■ EXERCISE AIM
Would you copy out each line of the records below that includes the word "OLED"?

■ Revision tracking records

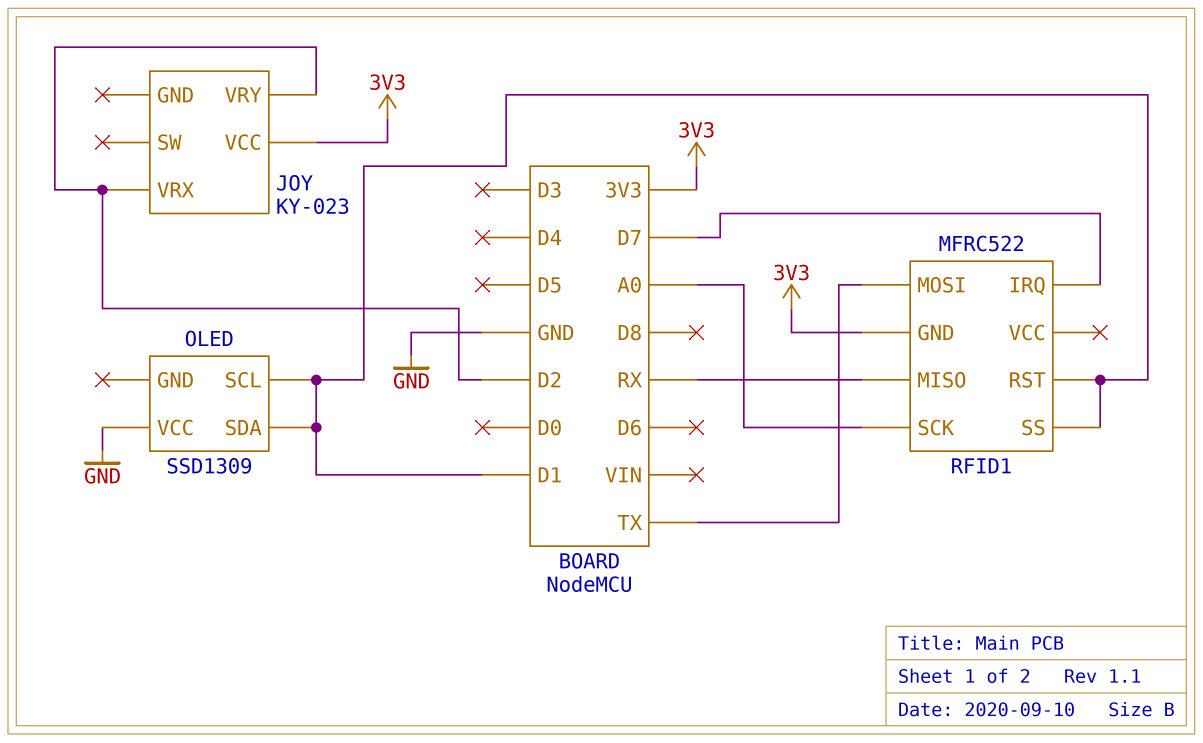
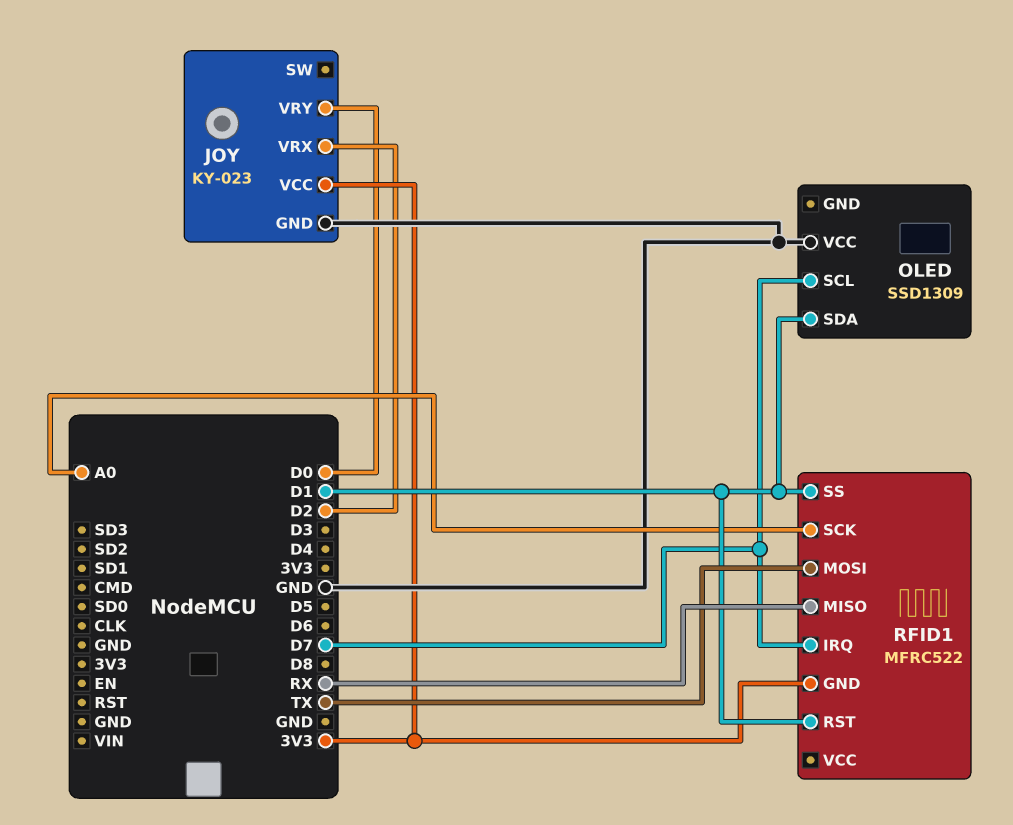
JOY pin GND: none -> GND
JOY pin VRY: D2 -> D0
OLED pin SCL: D1 -> D7

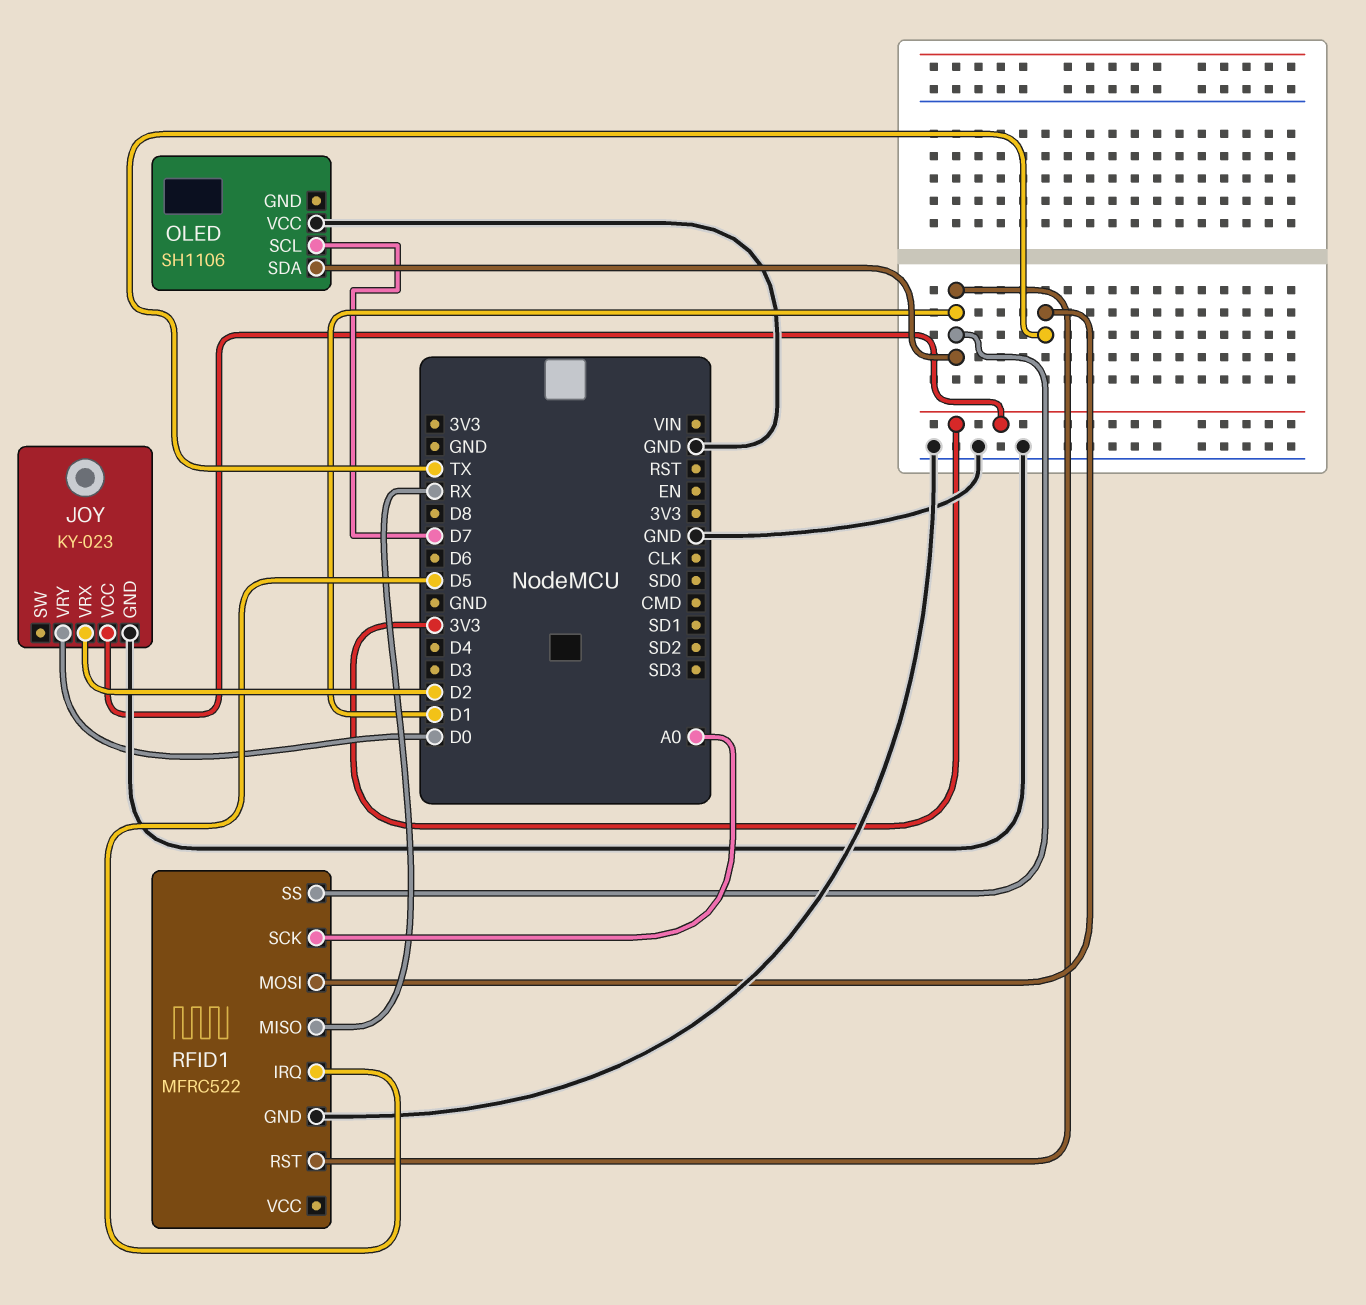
OLED: SSD1309 -> SH1106
RFID1 pin GND: 3V3 -> GND
RFID1 pin IRQ: D7 -> D5

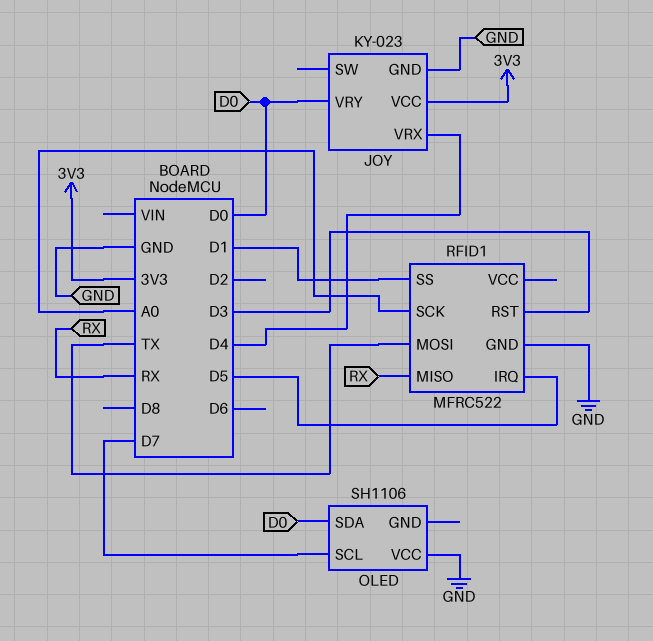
JOY pin VRX: D2 -> D4
OLED pin SDA: D1 -> D0
RFID1 pin RST: D1 -> D3

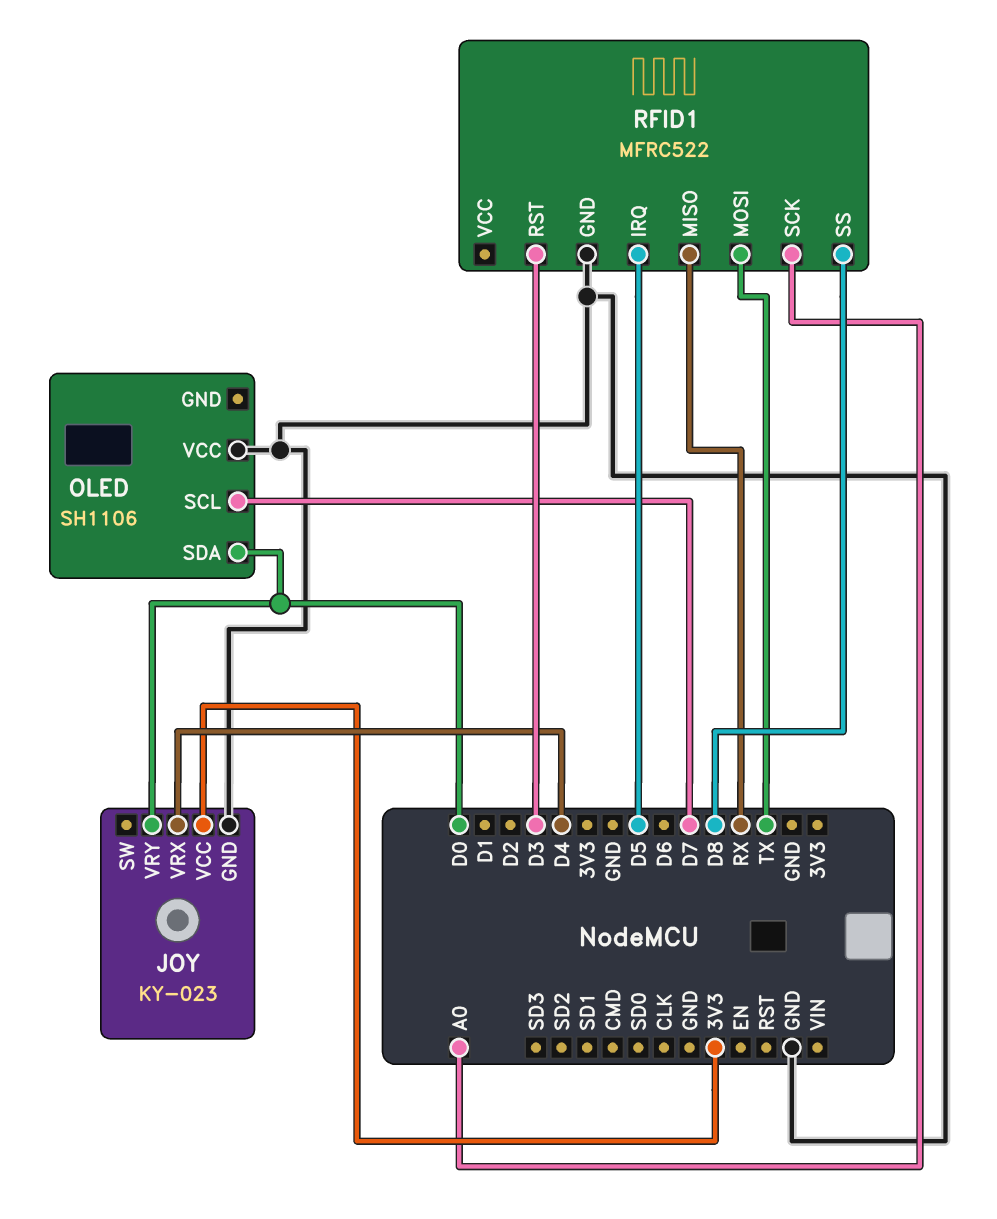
RFID1 pin SS: D1 -> D8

■ REPLY
OLED pin SCL: D1 -> D7
OLED: SSD1309 -> SH1106
OLED pin SDA: D1 -> D0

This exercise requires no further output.